> [DATA TO USE]
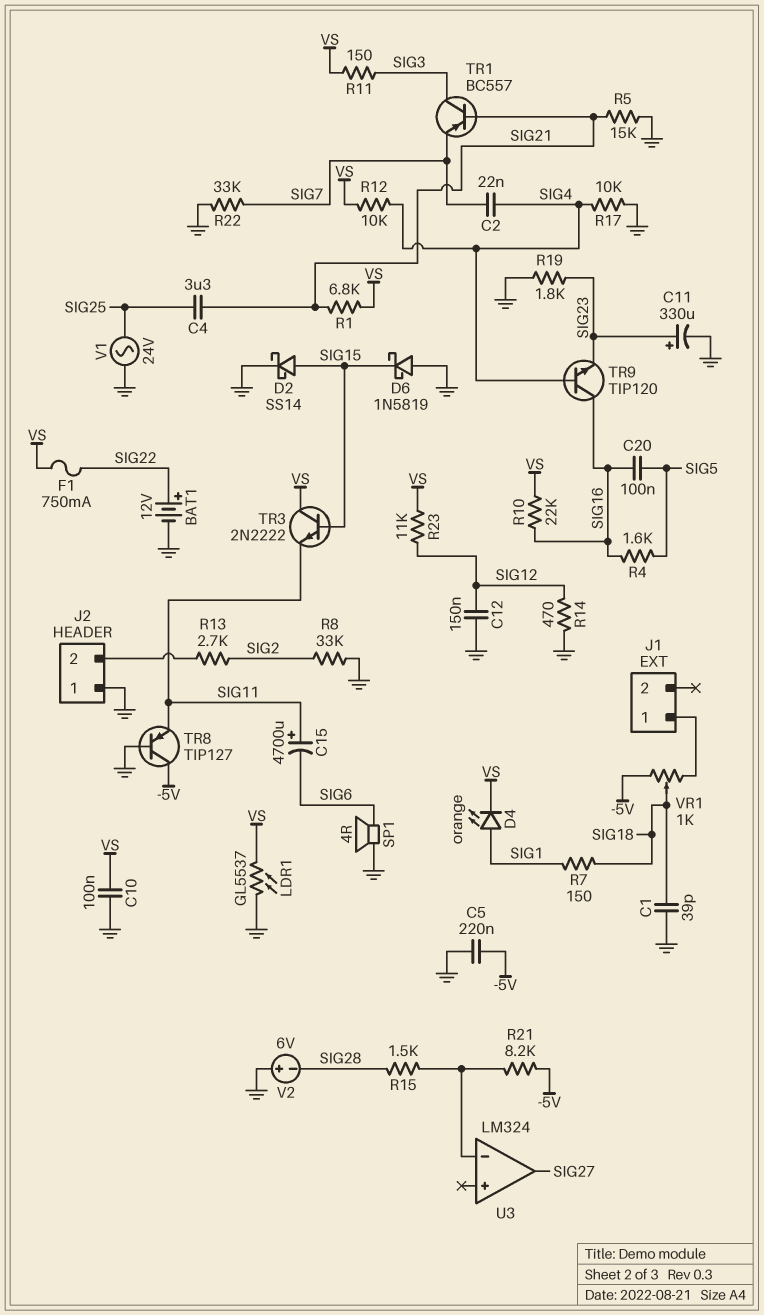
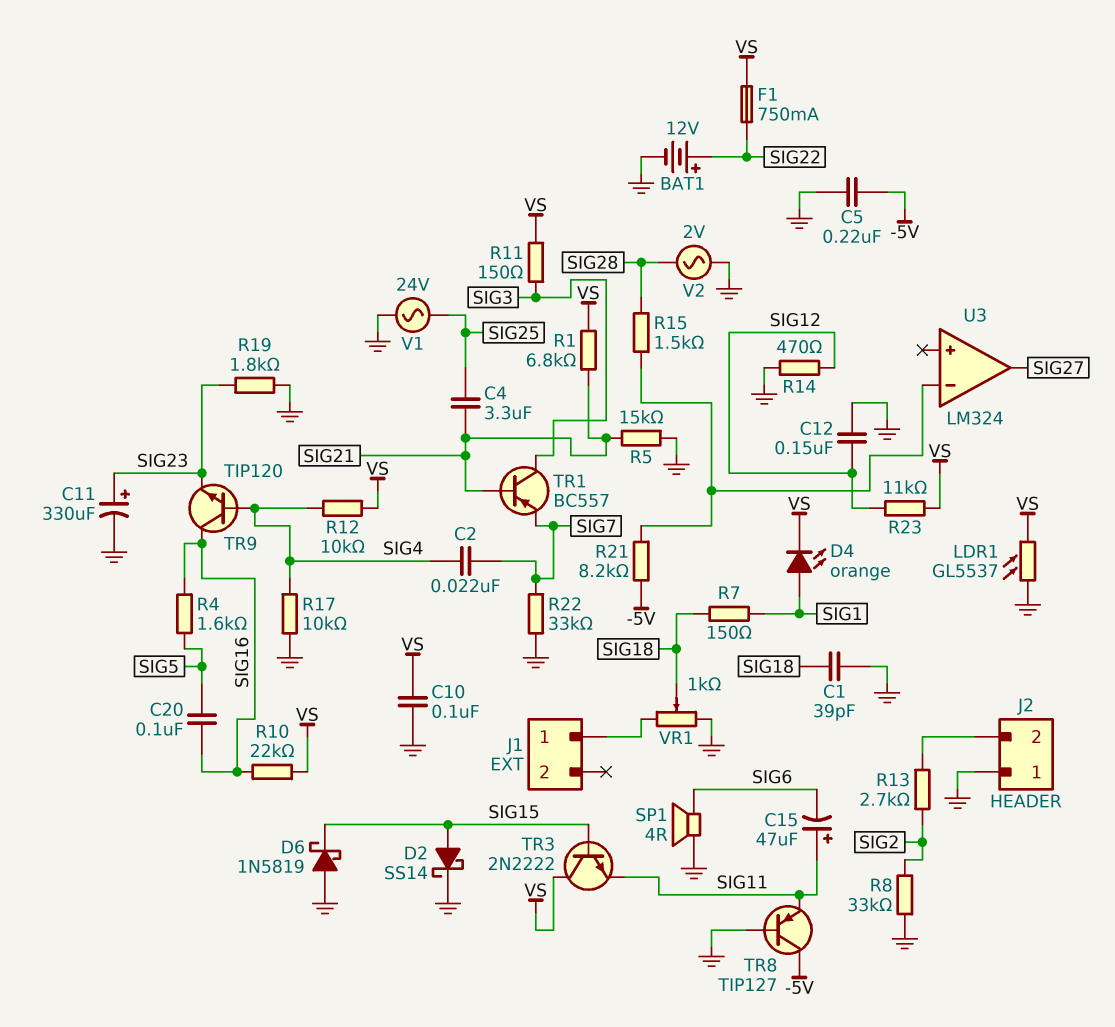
C15: 4700uF (plus SIG11, minus SIG6) -> 47uF (plus SIG11, minus SIG6)
V2: 6V (plus GND, minus SIG28) -> AC 2V (GND, SIG28)
VR1: 1k (-5V, J1/1, wiper SIG18) -> 1k (GND, J1/1, wiper SIG18)

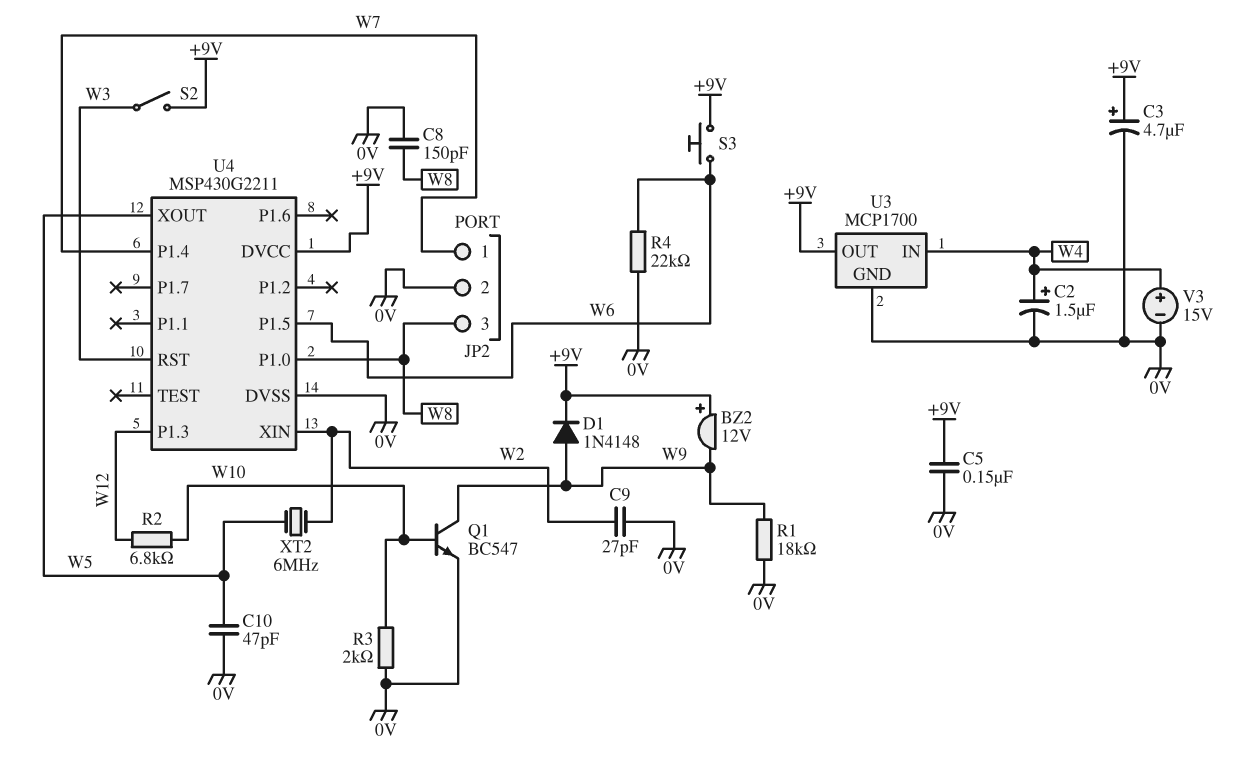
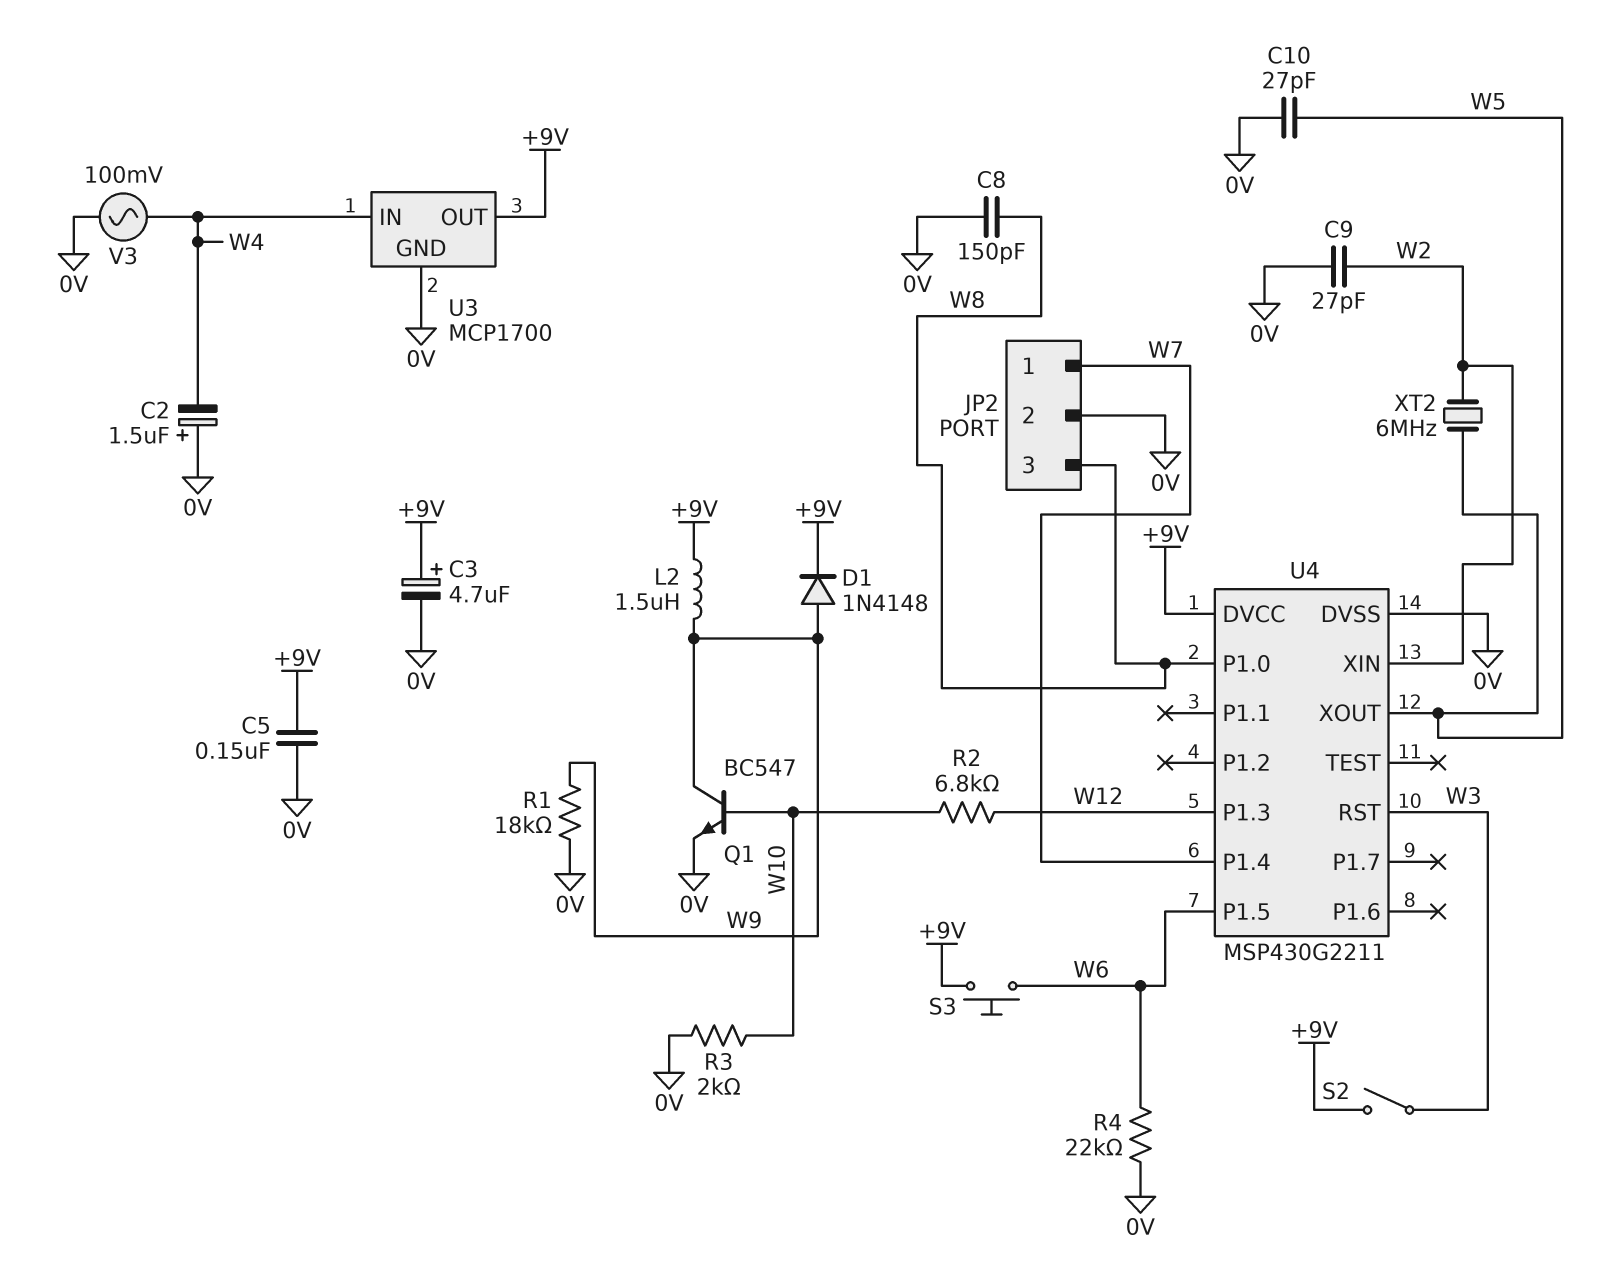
BZ2: buzzer 12V (plus +9V, minus W9) -> none
C2: 1.5uF (plus W4, minus 0V) -> 1.5uF (plus 0V, minus W4)
C10: 47pF (0V, W5) -> 27pF (0V, W5)
L2: none -> 1.5uH (+9V, W9)
V3: 15V (plus W4, minus 0V) -> AC 100mV (0V, W4)

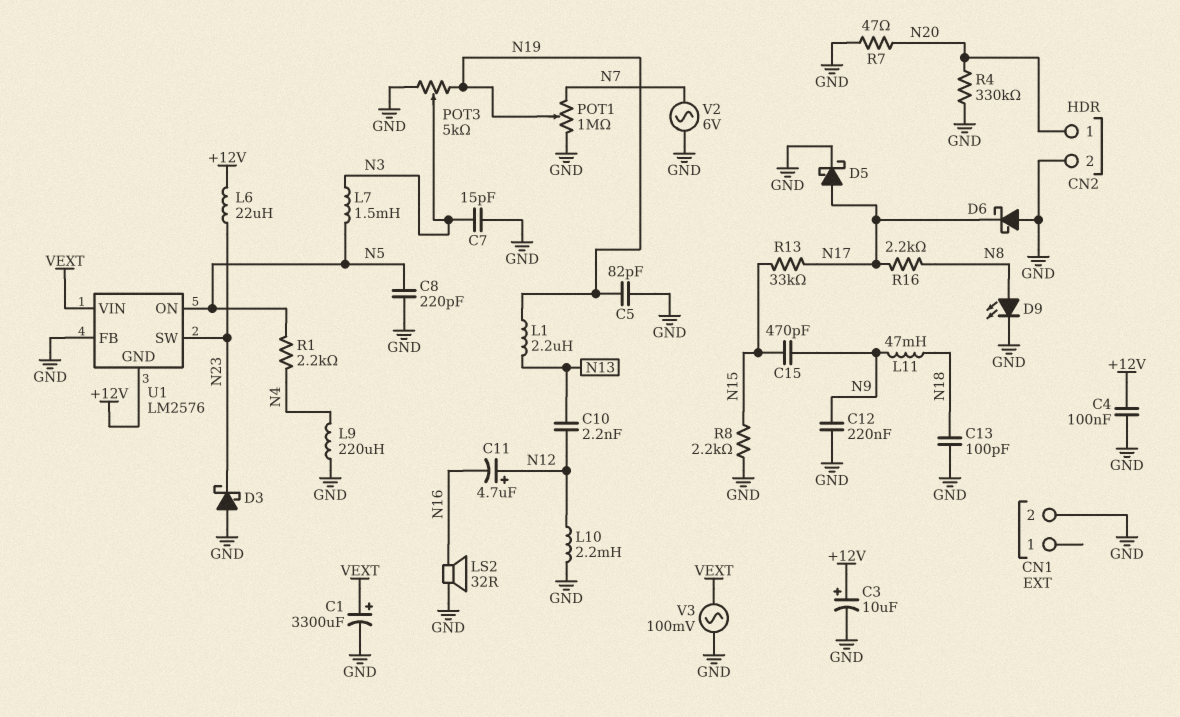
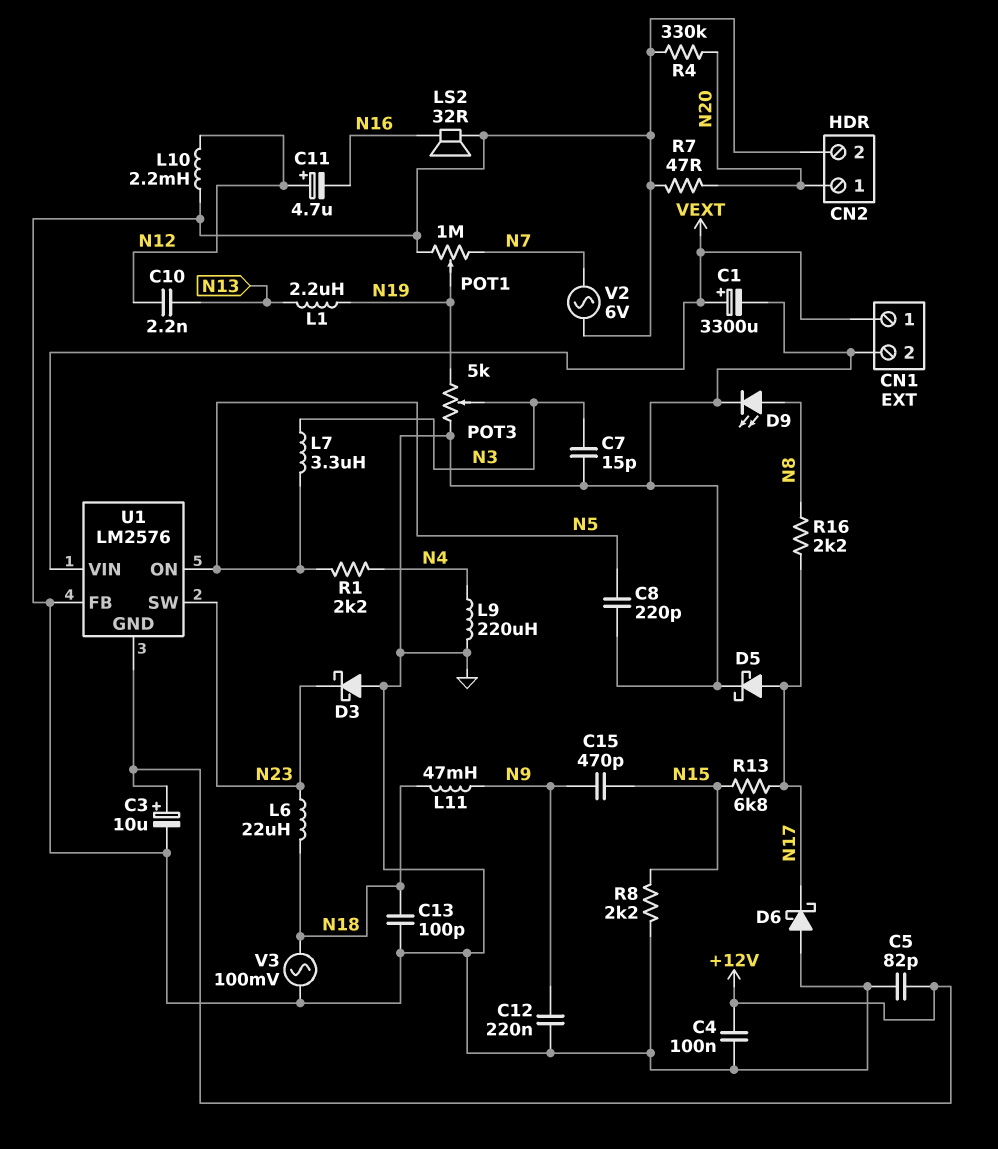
C5: 82pF (GND, N19) -> 82pF (+12V, GND)
CN1 pin 1: none -> VEXT
L6: 22uH (+12V, N23) -> 22uH (N18, N23)
L7: 1.5mH (N3, N5) -> 3.3uH (N3, N5)
R13: 33k (N15, N17) -> 6.8k (N15, N17)
V3: AC 100mV (GND, VEXT) -> AC 100mV (GND, N18)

> [TASK] Any pictures above are to be left out. Retype the rest of the records exactly.

> [RESPONSE TO THE EXERCISE]
C15: 4700uF (plus SIG11, minus SIG6) -> 47uF (plus SIG11, minus SIG6)
V2: 6V (plus GND, minus SIG28) -> AC 2V (GND, SIG28)
VR1: 1k (-5V, J1/1, wiper SIG18) -> 1k (GND, J1/1, wiper SIG18)

BZ2: buzzer 12V (plus +9V, minus W9) -> none
C2: 1.5uF (plus W4, minus 0V) -> 1.5uF (plus 0V, minus W4)
C10: 47pF (0V, W5) -> 27pF (0V, W5)
L2: none -> 1.5uH (+9V, W9)
V3: 15V (plus W4, minus 0V) -> AC 100mV (0V, W4)

C5: 82pF (GND, N19) -> 82pF (+12V, GND)
CN1 pin 1: none -> VEXT
L6: 22uH (+12V, N23) -> 22uH (N18, N23)
L7: 1.5mH (N3, N5) -> 3.3uH (N3, N5)
R13: 33k (N15, N17) -> 6.8k (N15, N17)
V3: AC 100mV (GND, VEXT) -> AC 100mV (GND, N18)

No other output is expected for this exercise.